* _Colored shape movement records_:
☆ ☆ ☆ ☆

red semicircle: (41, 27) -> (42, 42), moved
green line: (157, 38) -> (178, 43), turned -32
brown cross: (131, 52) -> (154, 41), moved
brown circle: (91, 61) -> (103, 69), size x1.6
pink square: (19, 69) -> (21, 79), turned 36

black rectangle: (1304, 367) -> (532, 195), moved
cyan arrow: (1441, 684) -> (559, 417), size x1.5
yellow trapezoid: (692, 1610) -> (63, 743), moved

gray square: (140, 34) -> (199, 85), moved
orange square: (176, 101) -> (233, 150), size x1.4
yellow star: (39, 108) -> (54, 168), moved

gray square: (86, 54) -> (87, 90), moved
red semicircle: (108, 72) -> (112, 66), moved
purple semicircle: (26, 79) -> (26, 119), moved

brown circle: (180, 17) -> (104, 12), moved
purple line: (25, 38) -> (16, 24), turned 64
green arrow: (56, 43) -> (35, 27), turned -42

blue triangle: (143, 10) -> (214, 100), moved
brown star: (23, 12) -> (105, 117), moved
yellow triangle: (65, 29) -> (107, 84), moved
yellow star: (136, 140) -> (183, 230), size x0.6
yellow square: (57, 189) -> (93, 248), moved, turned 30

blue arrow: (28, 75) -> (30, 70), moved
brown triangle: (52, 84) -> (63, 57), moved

☆ ☆ ☆ ☆

* _What you will do_: From the line containing "gray square: (86, 54) -> (87, 90), moved" through the last line of the records above, reproduce every line exactly.

* _Exercise answer_:
gray square: (86, 54) -> (87, 90), moved
red semicircle: (108, 72) -> (112, 66), moved
purple semicircle: (26, 79) -> (26, 119), moved

brown circle: (180, 17) -> (104, 12), moved
purple line: (25, 38) -> (16, 24), turned 64
green arrow: (56, 43) -> (35, 27), turned -42

blue triangle: (143, 10) -> (214, 100), moved
brown star: (23, 12) -> (105, 117), moved
yellow triangle: (65, 29) -> (107, 84), moved
yellow star: (136, 140) -> (183, 230), size x0.6
yellow square: (57, 189) -> (93, 248), moved, turned 30

blue arrow: (28, 75) -> (30, 70), moved
brown triangle: (52, 84) -> (63, 57), moved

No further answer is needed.